Object count comparisons
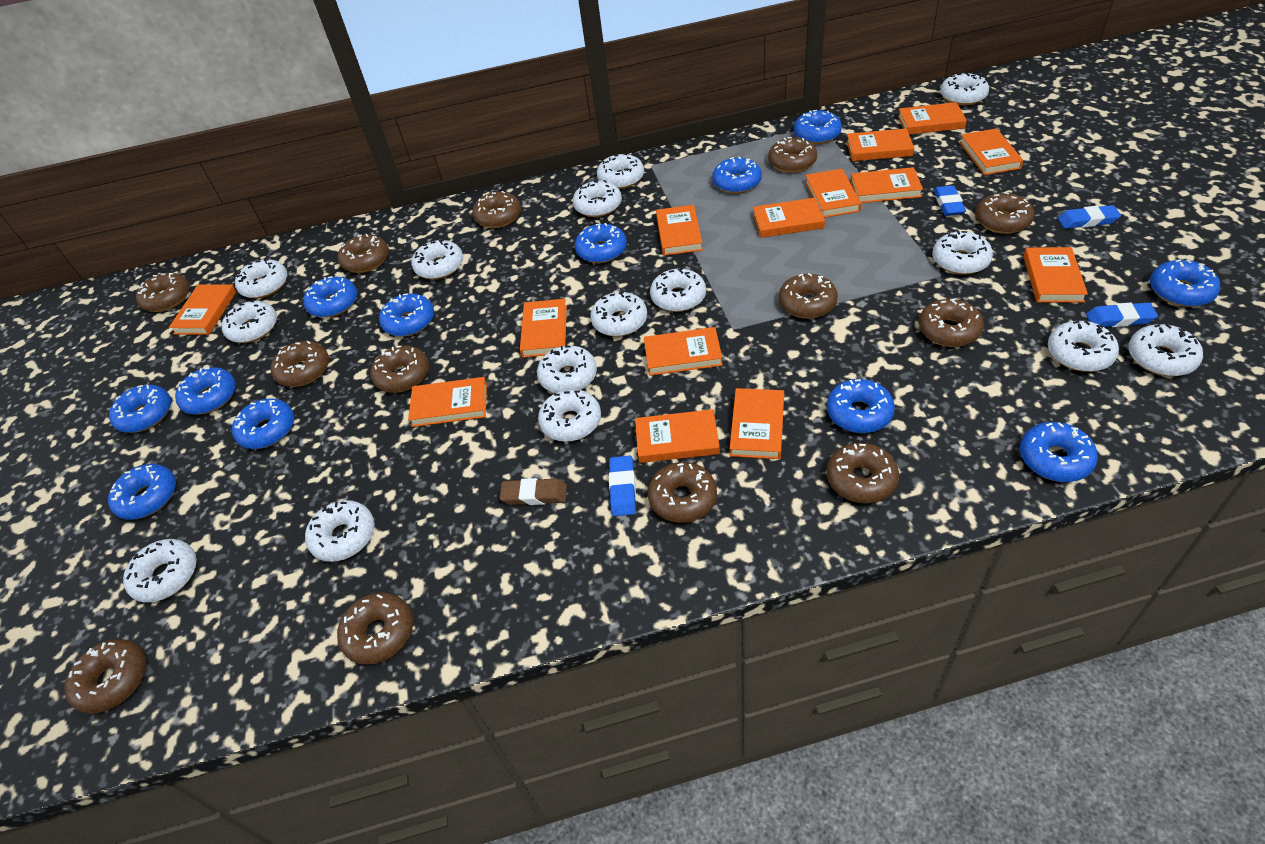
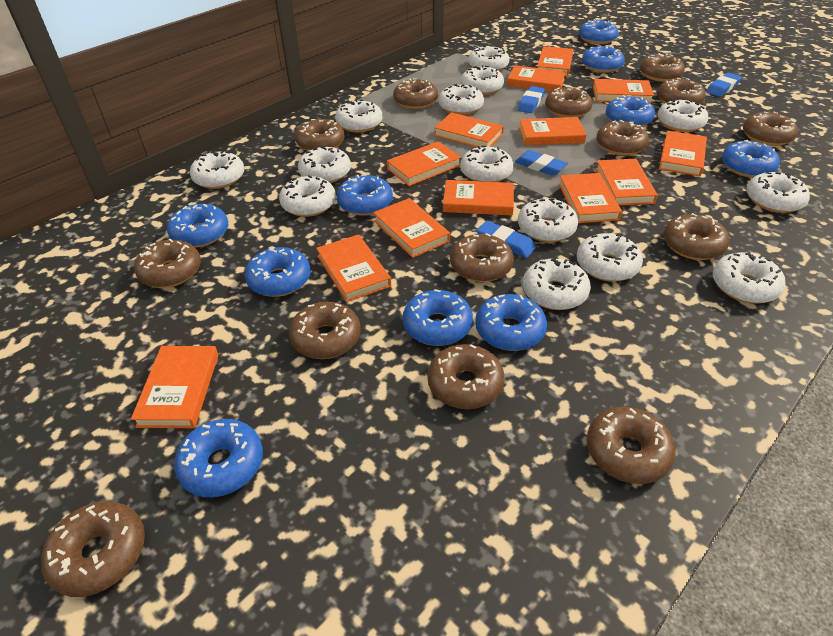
blue donut: [108,464,176,520] [109,385,171,433] [175,367,236,415] [232,399,294,449] [304,276,357,318] [379,293,434,337] [575,223,627,263] [712,157,762,194] [794,110,842,144] [827,379,895,433] [1020,422,1098,482] [1150,259,1220,307] = 12 -> [167,204,228,247] [174,419,263,497] [245,247,311,297] [336,174,393,216] [403,289,473,346] [475,294,547,351] [579,19,618,44] [582,45,625,73] [606,95,655,127] [722,140,780,178] = 10
brown donut: [64,639,146,714] [136,272,190,312] [271,341,329,387] [337,592,413,665] [338,234,389,273] [370,346,429,393] [472,191,521,228] [648,462,717,523] [768,137,817,173] [779,273,838,319] [827,443,899,503] [919,299,984,347] [976,192,1034,234] = 13 -> [41,501,145,597] [134,239,201,288] [289,302,361,359] [295,119,345,151] [393,78,438,109] [427,344,505,409] [450,233,514,282] [545,86,593,117] [587,407,676,484] [596,120,649,156] [640,53,685,82] [657,78,706,104] [663,213,730,260] [743,112,798,146] = 14
brown eraser: [500,478,567,505] = 1 -> none = 0
orange book: [169,284,237,335] [408,377,487,427] [520,299,567,358] [635,409,720,463] [644,327,723,376] [656,205,703,256] [730,388,784,459] [753,198,825,238] [805,169,861,218] [846,128,914,161] [850,167,923,203] [898,102,967,135] [959,128,1023,175] [1023,247,1088,302] = 14 -> [131,346,218,428] [316,234,391,302] [373,198,450,258] [387,141,461,186] [434,112,504,147] [443,180,514,216] [507,65,566,92] [519,117,587,145] [537,46,574,77] [559,173,622,223] [593,79,654,103] [595,159,658,206] [659,131,707,176] = 13
white donut: [123,539,197,603] [222,300,277,343] [235,259,288,298] [305,500,375,562] [412,240,463,279] [537,346,597,393] [538,389,601,442] [573,180,622,217] [590,292,647,337] [597,153,644,189] [650,268,706,312] [932,231,993,275] [940,72,989,106] [1048,321,1119,372] [1128,324,1203,376] = 15 -> [190,150,244,189] [279,175,336,217] [298,146,351,183] [335,99,383,133] [438,84,484,115] [460,146,514,182] [461,65,504,95] [468,45,509,71] [518,198,578,242] [523,258,591,310] [577,233,643,282] [657,99,708,132] [713,252,786,304] [747,172,810,213] = 14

▶ [Task goal]
Look through the records and gather every line containing "brown".

▶ [Reply to the task]
brown donut: [64,639,146,714] [136,272,190,312] [271,341,329,387] [337,592,413,665] [338,234,389,273] [370,346,429,393] [472,191,521,228] [648,462,717,523] [768,137,817,173] [779,273,838,319] [827,443,899,503] [919,299,984,347] [976,192,1034,234] = 13 -> [41,501,145,597] [134,239,201,288] [289,302,361,359] [295,119,345,151] [393,78,438,109] [427,344,505,409] [450,233,514,282] [545,86,593,117] [587,407,676,484] [596,120,649,156] [640,53,685,82] [657,78,706,104] [663,213,730,260] [743,112,798,146] = 14
brown eraser: [500,478,567,505] = 1 -> none = 0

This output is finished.